** TASK BRIEF **
In the material below, find the line containing "camera: 45 degrees left, 10 degrees down" and the line containing "none -> brown eraser [347,50,385,74]", then reproduce exactly both of them and every line between, and nothing else.

** ENTRIES PROVIDED **
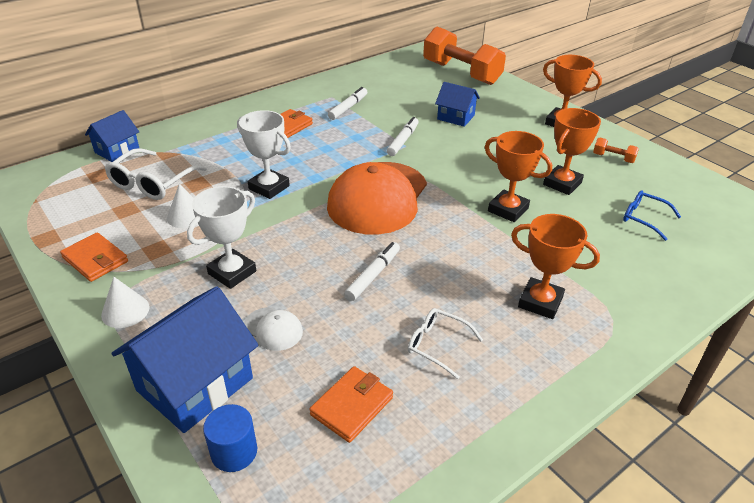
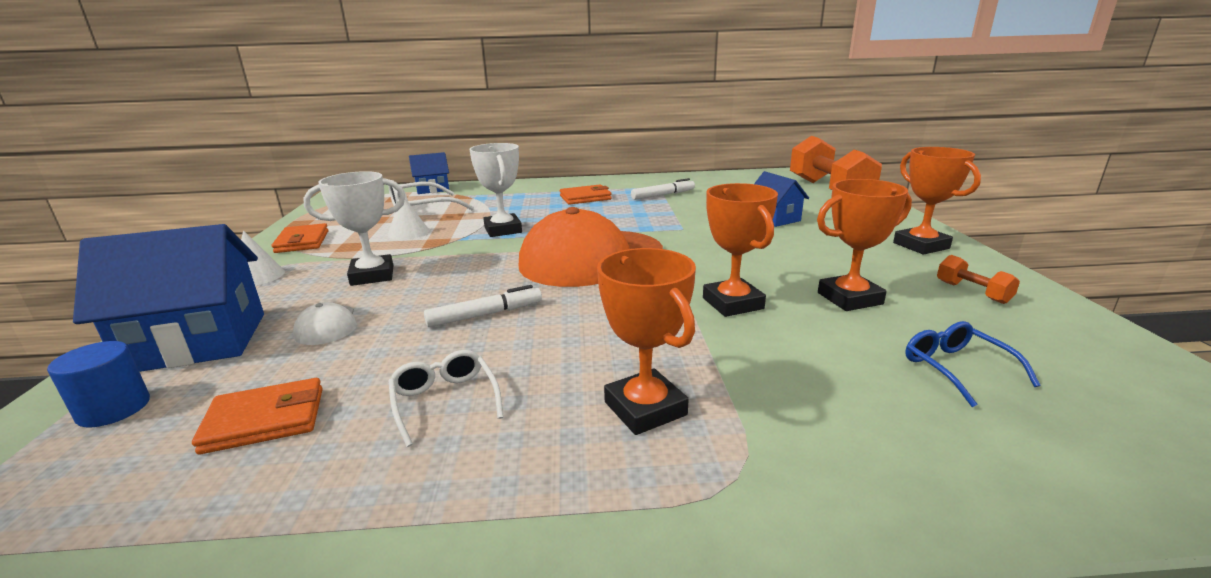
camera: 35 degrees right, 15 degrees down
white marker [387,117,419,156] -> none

---

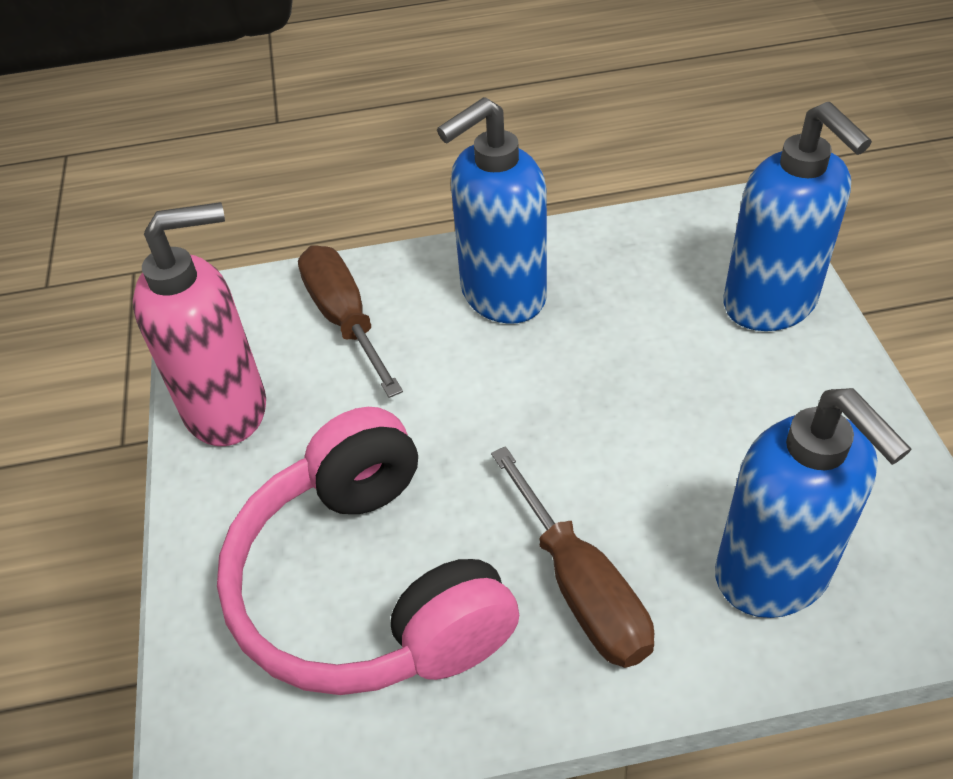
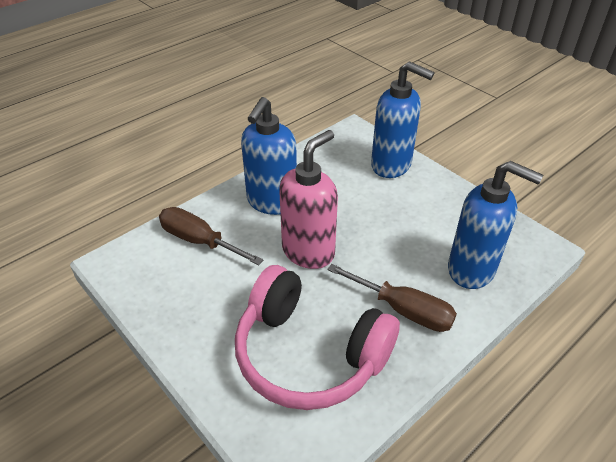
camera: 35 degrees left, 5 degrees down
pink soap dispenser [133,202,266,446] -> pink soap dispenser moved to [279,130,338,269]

==

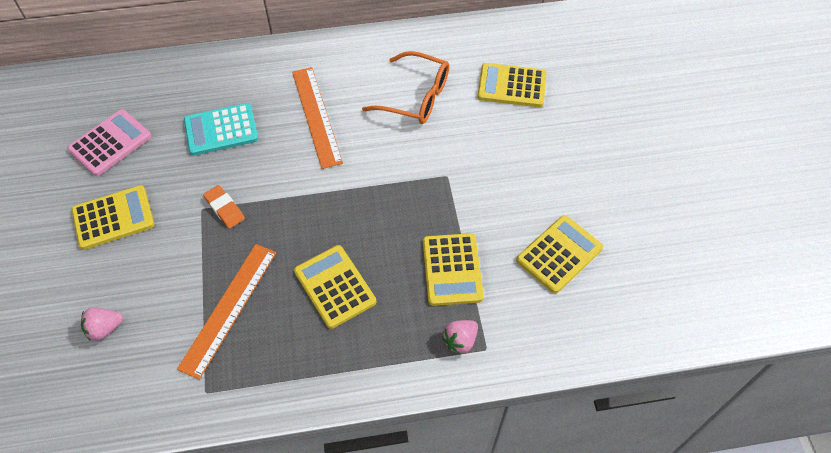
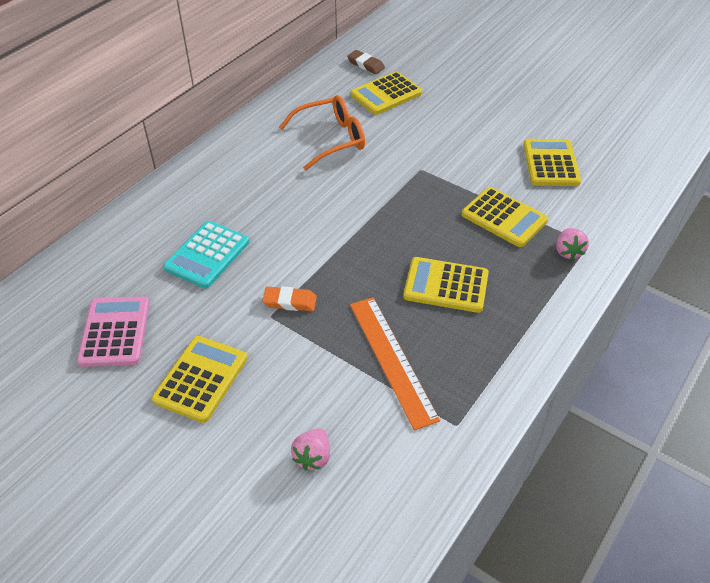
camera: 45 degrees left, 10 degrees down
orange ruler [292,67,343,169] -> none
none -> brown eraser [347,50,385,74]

** RESULT OF THE TASK **
camera: 45 degrees left, 10 degrees down
orange ruler [292,67,343,169] -> none
none -> brown eraser [347,50,385,74]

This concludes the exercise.